- What the task requires
Run through the records and show each line that includes the string "RADIO".

===== Input =====

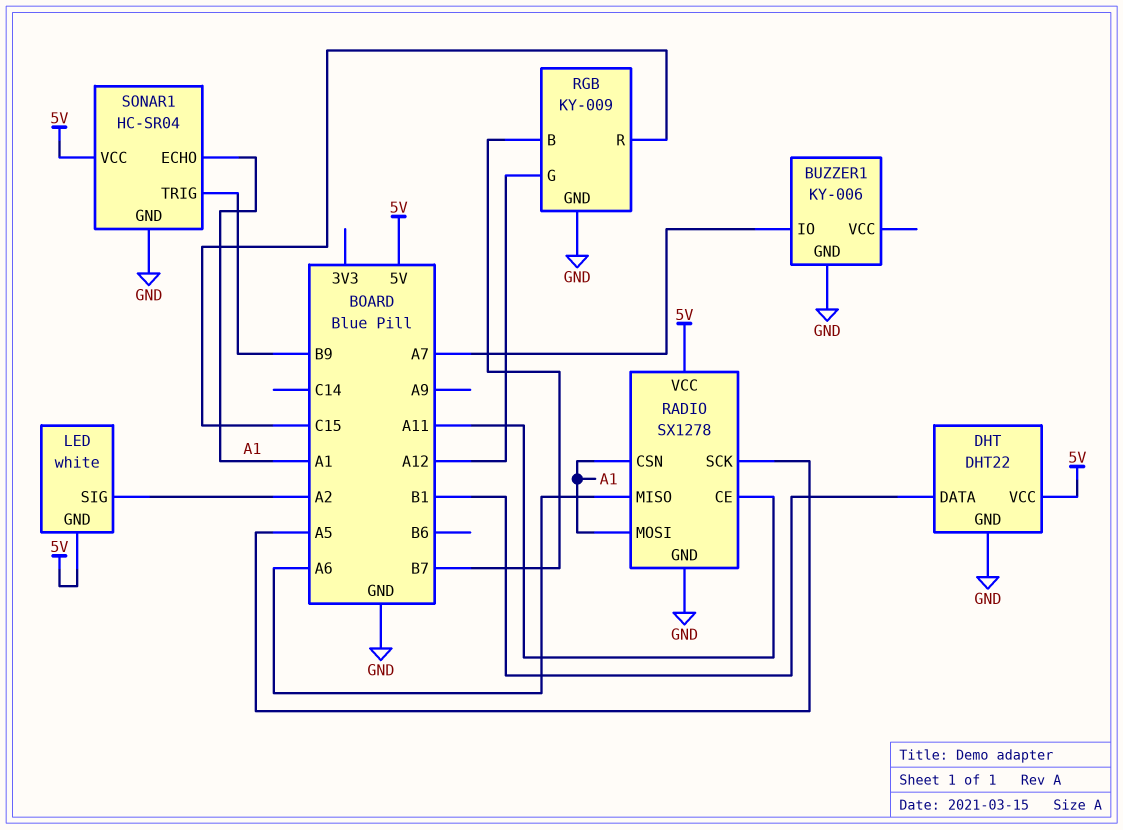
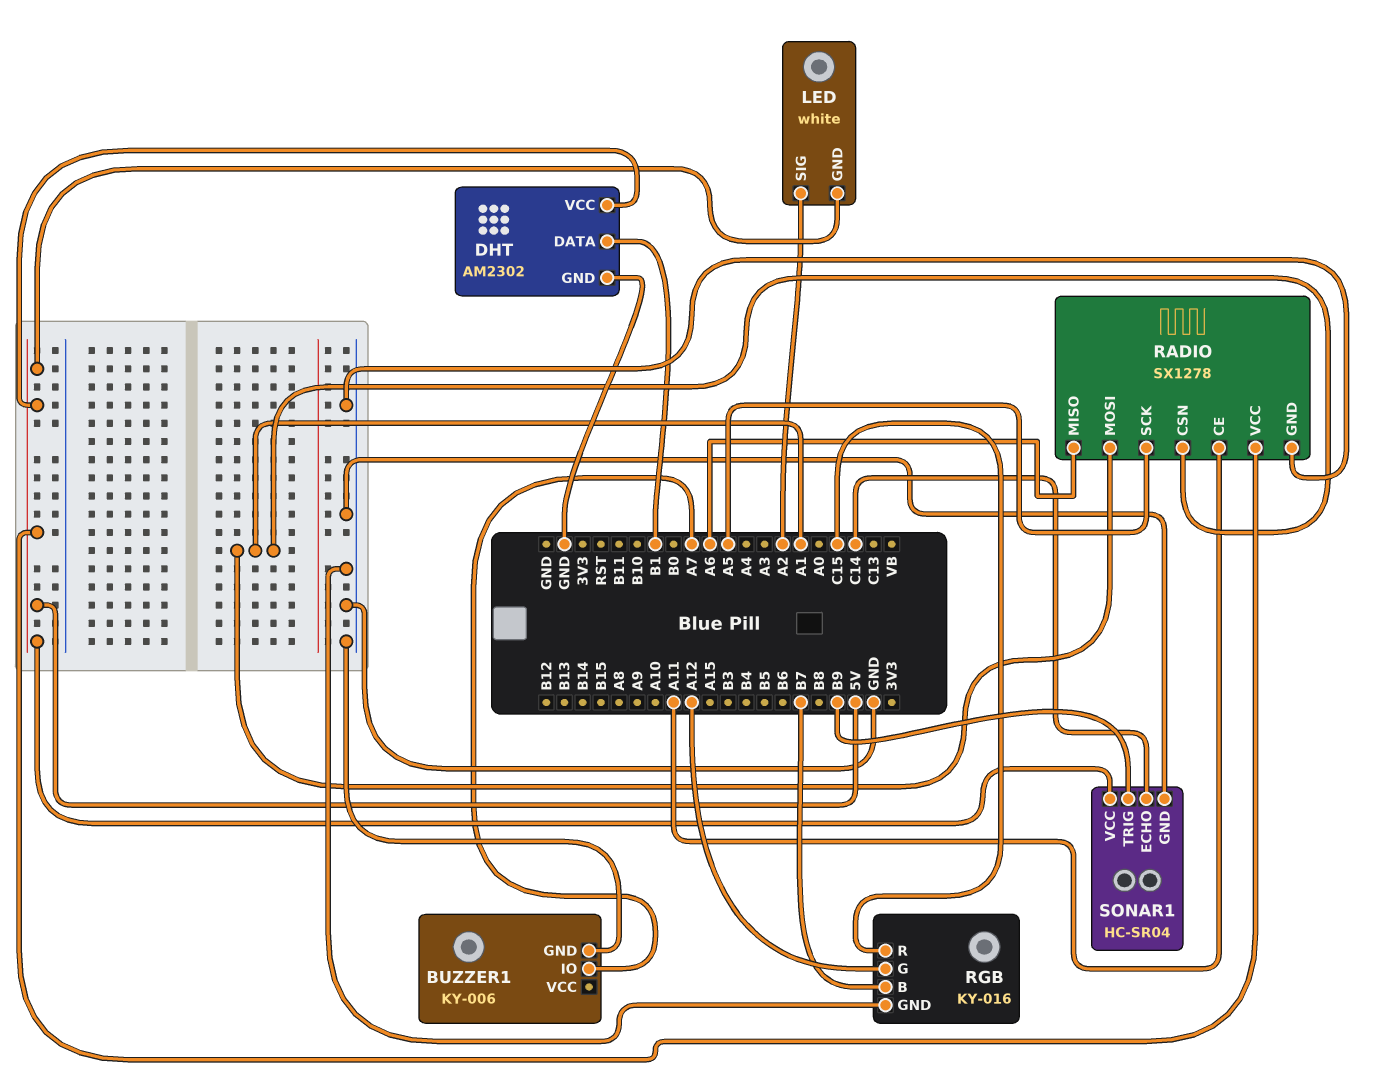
DHT: DHT22 -> AM2302
RGB: KY-009 -> KY-016
SONAR1 pin ECHO: A1 -> C14

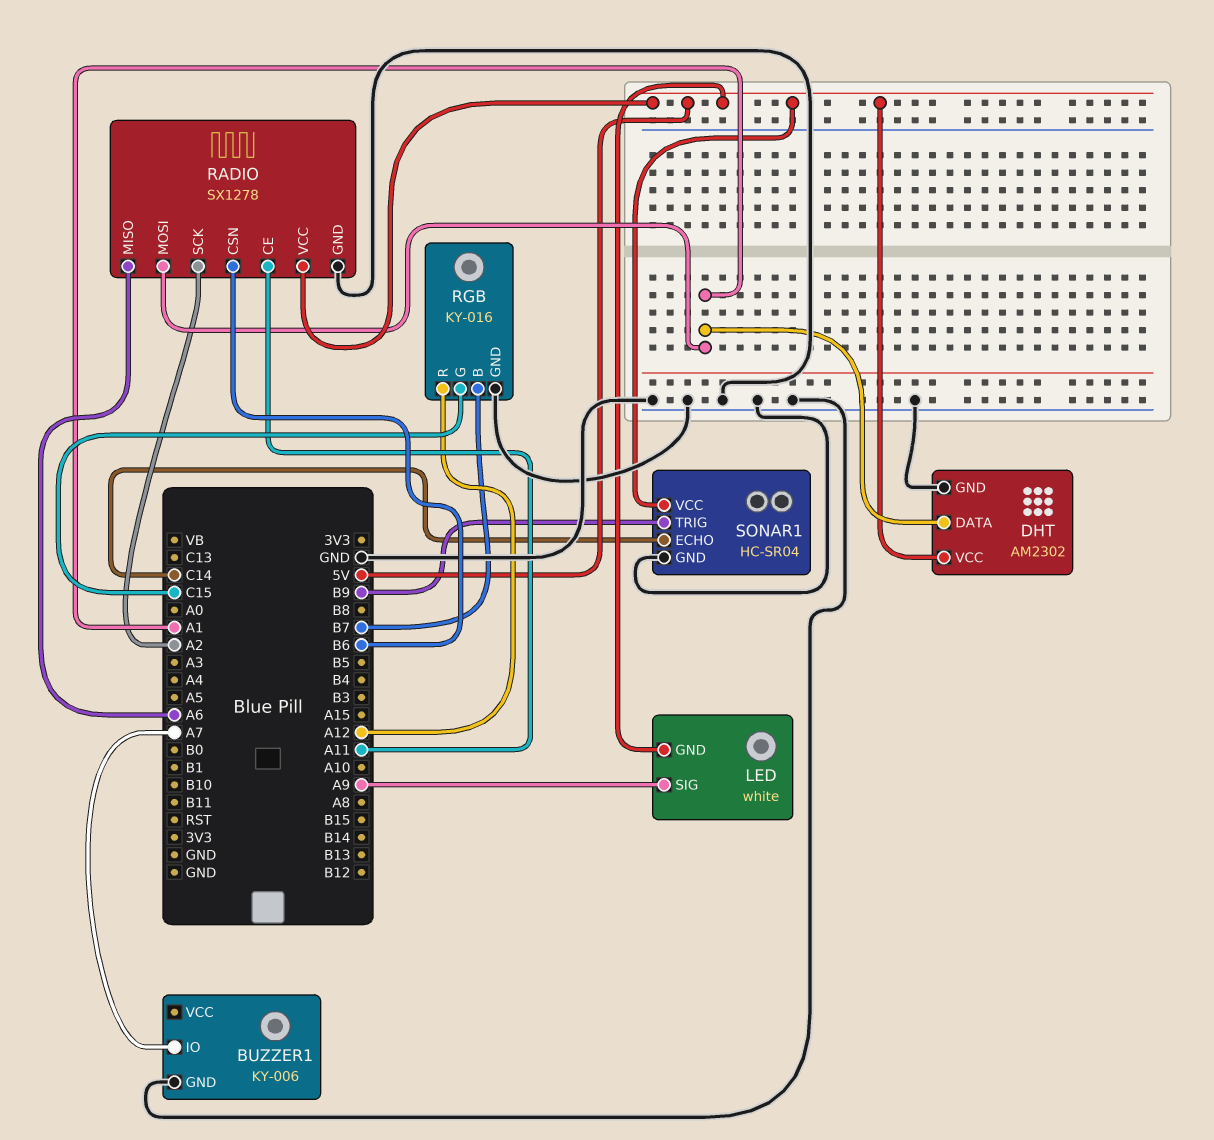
DHT pin DATA: B1 -> A1
LED pin SIG: A2 -> A9
RADIO pin CSN: A1 -> B6
RADIO pin SCK: A5 -> A2
RGB pin G: A12 -> C15
RGB pin R: C15 -> A12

=====

- Response below
RADIO pin CSN: A1 -> B6
RADIO pin SCK: A5 -> A2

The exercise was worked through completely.